■ Exercise goal
Within the data below, copy each line where the string "brown" is found.

(Supplied entries Opens)

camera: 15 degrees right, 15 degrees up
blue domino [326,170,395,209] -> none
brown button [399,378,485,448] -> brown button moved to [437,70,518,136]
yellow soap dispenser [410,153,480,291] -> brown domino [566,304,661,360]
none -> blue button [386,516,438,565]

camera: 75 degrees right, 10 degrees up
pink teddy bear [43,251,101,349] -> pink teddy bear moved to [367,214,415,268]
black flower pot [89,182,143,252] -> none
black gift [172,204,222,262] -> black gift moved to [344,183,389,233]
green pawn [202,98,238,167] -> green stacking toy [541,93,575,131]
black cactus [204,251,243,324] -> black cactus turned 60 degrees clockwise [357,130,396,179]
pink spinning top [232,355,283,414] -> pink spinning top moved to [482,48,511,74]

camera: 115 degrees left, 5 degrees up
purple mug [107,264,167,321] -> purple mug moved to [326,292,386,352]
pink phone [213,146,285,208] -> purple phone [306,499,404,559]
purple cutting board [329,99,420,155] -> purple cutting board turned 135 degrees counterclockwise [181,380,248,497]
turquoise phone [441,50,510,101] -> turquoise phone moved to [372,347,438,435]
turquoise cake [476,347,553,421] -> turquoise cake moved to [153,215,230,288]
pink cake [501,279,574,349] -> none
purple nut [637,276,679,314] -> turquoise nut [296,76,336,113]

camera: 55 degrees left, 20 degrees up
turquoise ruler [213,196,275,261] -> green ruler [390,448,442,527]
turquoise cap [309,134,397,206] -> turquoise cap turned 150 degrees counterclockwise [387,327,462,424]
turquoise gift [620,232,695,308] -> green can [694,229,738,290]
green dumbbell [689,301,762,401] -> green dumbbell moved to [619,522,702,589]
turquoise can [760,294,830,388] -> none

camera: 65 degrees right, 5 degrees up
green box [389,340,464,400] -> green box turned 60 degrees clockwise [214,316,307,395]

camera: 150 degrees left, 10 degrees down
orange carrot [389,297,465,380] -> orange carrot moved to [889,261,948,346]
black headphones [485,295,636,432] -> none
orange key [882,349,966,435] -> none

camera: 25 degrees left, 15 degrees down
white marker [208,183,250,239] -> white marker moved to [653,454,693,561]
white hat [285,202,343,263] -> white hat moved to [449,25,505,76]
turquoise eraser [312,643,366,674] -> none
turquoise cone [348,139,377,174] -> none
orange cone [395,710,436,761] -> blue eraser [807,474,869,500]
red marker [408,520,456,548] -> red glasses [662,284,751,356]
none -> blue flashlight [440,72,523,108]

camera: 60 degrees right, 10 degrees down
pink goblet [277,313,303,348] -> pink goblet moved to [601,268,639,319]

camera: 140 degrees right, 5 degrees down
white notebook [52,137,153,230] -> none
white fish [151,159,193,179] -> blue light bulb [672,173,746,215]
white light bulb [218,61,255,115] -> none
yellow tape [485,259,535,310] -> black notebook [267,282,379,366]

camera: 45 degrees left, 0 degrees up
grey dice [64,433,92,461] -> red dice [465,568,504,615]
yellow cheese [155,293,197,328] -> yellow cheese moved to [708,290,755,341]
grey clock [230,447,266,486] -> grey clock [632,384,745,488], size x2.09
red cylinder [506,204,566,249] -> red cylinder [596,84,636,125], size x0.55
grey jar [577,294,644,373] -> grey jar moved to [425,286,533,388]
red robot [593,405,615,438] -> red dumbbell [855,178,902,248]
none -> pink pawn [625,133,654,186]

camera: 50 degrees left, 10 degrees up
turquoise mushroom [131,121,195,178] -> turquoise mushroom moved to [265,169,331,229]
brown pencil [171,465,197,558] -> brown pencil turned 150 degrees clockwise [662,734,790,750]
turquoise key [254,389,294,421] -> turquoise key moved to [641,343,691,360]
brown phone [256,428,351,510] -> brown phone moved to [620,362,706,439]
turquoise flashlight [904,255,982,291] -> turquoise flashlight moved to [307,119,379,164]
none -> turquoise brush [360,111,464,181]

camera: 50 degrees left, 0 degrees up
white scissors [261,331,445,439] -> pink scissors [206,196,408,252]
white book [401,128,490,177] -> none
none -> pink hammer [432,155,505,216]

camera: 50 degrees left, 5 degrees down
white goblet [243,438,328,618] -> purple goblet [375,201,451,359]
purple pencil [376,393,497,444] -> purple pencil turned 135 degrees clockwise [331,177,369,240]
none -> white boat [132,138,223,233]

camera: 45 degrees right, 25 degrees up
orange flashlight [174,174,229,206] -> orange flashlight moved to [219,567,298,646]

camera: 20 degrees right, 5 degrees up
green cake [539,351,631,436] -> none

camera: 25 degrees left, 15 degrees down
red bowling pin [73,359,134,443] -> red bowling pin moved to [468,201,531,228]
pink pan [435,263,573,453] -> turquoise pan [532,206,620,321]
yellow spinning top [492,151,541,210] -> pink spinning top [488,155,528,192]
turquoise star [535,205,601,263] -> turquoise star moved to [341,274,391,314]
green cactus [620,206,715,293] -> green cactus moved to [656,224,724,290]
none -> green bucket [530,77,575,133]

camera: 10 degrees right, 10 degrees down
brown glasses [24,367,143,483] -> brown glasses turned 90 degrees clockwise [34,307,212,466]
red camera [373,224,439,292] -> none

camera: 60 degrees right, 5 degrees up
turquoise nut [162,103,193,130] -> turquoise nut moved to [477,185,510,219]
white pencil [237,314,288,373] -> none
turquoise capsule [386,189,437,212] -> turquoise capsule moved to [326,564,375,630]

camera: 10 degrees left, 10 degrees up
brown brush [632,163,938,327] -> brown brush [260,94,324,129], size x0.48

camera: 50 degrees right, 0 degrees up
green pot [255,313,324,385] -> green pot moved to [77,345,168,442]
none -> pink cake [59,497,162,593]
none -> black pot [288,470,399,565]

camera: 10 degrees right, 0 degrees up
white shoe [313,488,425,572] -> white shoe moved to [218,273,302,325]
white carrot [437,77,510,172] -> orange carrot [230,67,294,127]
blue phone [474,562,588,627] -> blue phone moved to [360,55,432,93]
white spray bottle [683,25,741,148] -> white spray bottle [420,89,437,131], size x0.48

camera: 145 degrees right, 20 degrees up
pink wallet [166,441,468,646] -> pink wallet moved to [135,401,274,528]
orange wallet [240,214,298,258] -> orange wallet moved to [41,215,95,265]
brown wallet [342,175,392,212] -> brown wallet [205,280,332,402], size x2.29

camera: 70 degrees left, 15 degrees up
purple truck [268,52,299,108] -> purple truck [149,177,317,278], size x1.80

(Supplied entries Closes)

■ Solution for this task
brown button [399,378,485,448] -> brown button moved to [437,70,518,136]
yellow soap dispenser [410,153,480,291] -> brown domino [566,304,661,360]
brown pencil [171,465,197,558] -> brown pencil turned 150 degrees clockwise [662,734,790,750]
brown phone [256,428,351,510] -> brown phone moved to [620,362,706,439]
brown glasses [24,367,143,483] -> brown glasses turned 90 degrees clockwise [34,307,212,466]
brown brush [632,163,938,327] -> brown brush [260,94,324,129], size x0.48
brown wallet [342,175,392,212] -> brown wallet [205,280,332,402], size x2.29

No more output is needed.